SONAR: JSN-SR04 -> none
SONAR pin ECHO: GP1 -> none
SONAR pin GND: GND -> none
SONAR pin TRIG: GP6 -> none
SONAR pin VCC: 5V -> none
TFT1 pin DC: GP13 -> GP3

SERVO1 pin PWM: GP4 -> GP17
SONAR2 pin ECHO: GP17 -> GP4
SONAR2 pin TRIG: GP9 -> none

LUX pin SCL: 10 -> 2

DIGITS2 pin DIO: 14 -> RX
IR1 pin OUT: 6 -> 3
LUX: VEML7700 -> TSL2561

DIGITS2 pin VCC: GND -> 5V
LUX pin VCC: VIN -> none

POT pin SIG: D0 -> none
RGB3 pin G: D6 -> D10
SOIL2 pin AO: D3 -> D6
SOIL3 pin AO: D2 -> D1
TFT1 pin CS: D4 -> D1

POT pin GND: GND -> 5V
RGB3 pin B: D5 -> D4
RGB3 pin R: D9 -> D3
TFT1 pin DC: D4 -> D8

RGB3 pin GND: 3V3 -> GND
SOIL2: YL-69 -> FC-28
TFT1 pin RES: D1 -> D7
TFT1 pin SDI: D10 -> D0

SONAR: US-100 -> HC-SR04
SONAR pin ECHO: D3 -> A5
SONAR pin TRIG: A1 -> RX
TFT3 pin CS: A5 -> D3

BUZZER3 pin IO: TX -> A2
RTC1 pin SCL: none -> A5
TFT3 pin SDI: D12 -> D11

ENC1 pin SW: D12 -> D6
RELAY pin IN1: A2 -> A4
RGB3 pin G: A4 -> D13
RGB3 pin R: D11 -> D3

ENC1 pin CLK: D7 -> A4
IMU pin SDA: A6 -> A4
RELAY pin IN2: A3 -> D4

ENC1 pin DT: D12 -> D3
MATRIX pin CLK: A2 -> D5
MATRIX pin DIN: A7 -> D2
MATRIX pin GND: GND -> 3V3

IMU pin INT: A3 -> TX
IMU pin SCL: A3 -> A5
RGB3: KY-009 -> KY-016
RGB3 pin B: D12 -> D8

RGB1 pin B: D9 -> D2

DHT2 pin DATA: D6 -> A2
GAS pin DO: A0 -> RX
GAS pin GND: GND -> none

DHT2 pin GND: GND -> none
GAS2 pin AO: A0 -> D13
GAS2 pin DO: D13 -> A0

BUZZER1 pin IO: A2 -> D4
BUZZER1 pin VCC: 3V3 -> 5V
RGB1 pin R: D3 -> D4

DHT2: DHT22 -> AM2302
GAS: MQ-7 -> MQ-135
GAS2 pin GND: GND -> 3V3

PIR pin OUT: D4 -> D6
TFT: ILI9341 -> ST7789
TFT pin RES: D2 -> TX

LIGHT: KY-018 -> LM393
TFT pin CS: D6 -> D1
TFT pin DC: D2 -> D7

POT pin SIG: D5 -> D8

Exercise objective:
Look above for the line holding "TFT1 pin DC: D4 -> D8", then set down exactly that line and every line after it up to and including the line holding "RTC1 pin SCL: none -> A5", with nothing else.

Answer area:
TFT1 pin DC: D4 -> D8

RGB3 pin GND: 3V3 -> GND
SOIL2: YL-69 -> FC-28
TFT1 pin RES: D1 -> D7
TFT1 pin SDI: D10 -> D0

SONAR: US-100 -> HC-SR04
SONAR pin ECHO: D3 -> A5
SONAR pin TRIG: A1 -> RX
TFT3 pin CS: A5 -> D3

BUZZER3 pin IO: TX -> A2
RTC1 pin SCL: none -> A5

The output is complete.